▶ [ACTIVITY]: Nothing but the lines from the one that contains "(156, 375) = (375, 432): grey" through the end of the listing should appear, set down exactly.

▶ [RECORDS SUPPLIED]:
####

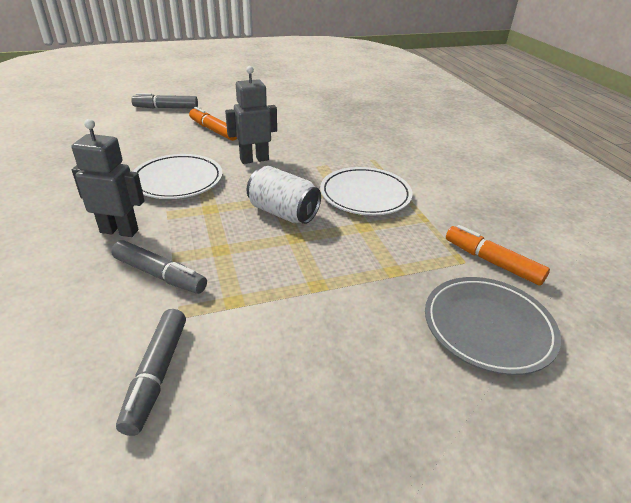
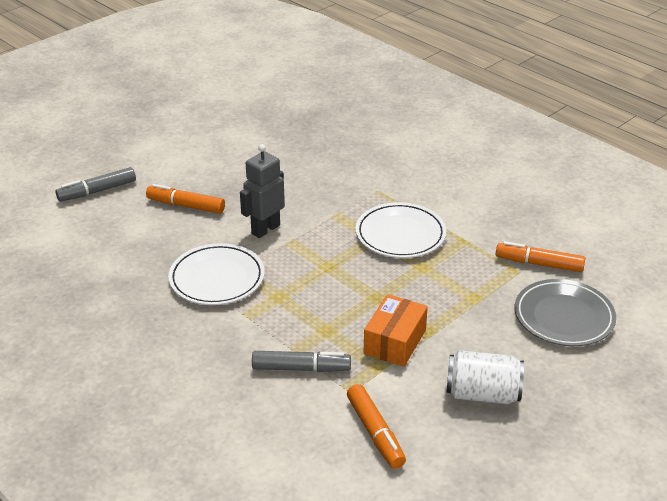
camera: 25 degrees left, 0 degrees up
(119, 231) = (223, 346): grey robot -> none
(156, 375) = (375, 432): grey marker -> orange marker
(274, 284) = (395, 342): none -> orange box
(283, 213) = (346, 278): white can -> white can (482, 394)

####

▶ [SOLUTION TO THE PROBLEM]:
(156, 375) = (375, 432): grey marker -> orange marker
(274, 284) = (395, 342): none -> orange box
(283, 213) = (346, 278): white can -> white can (482, 394)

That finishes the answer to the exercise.